=== DATASET EXCERPT ===

▼▼▼

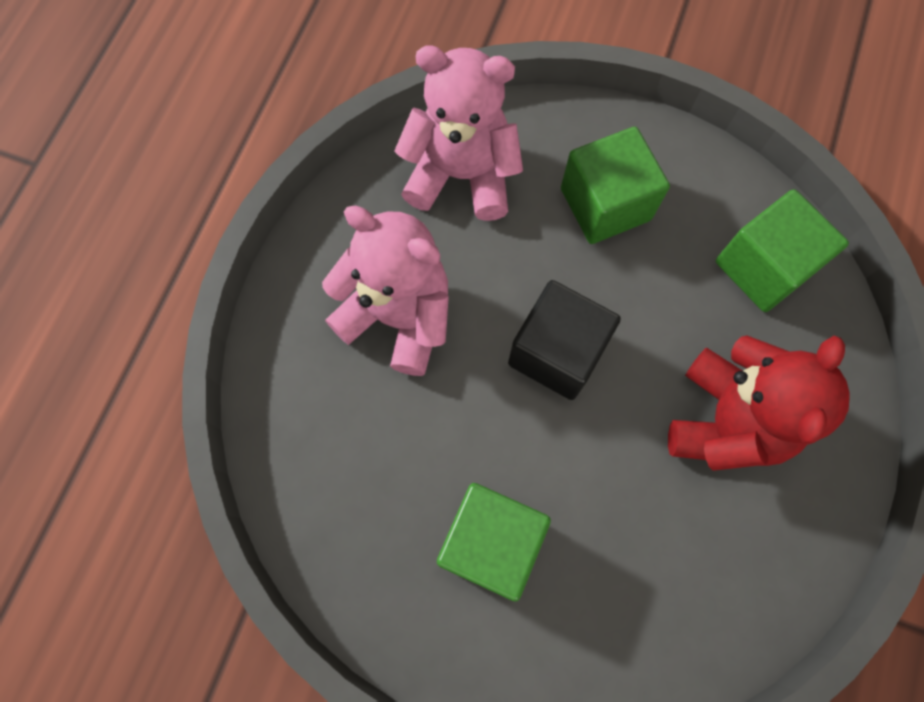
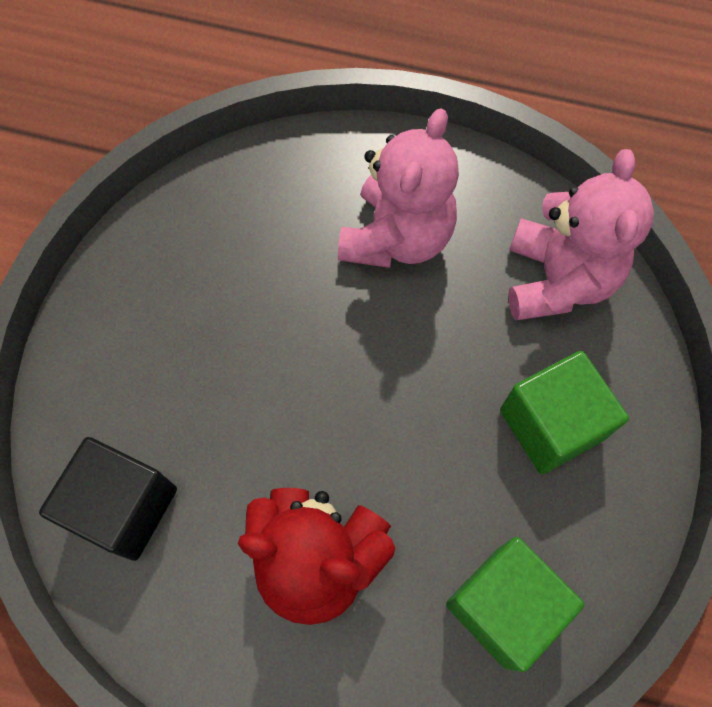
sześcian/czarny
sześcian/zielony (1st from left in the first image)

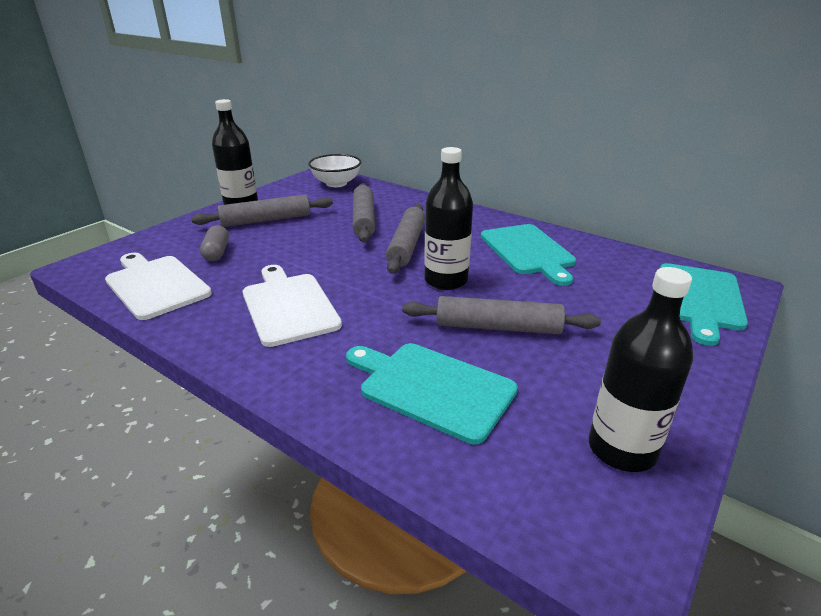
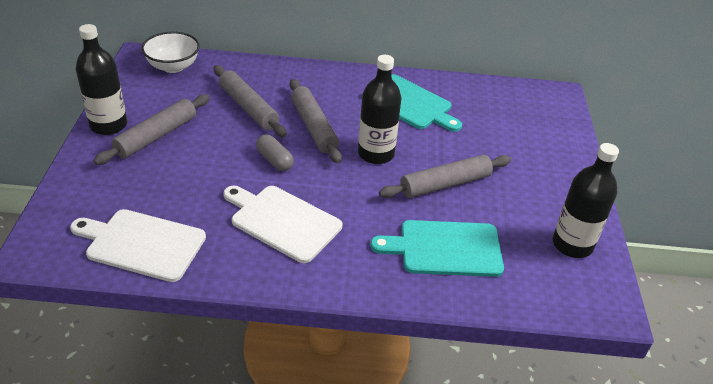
kapsułka/szary
deska do krojenia/turkusowy (3rd from left in the first image)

▲▲▲

=== WHAT THE TASK ASKS ===
Would you set down each line of the listing above exactly, apart from the pictures?

=== WORKED SOLUTION ===
sześcian/czarny
sześcian/zielony (1st from left in the first image)

kapsułka/szary
deska do krojenia/turkusowy (3rd from left in the first image)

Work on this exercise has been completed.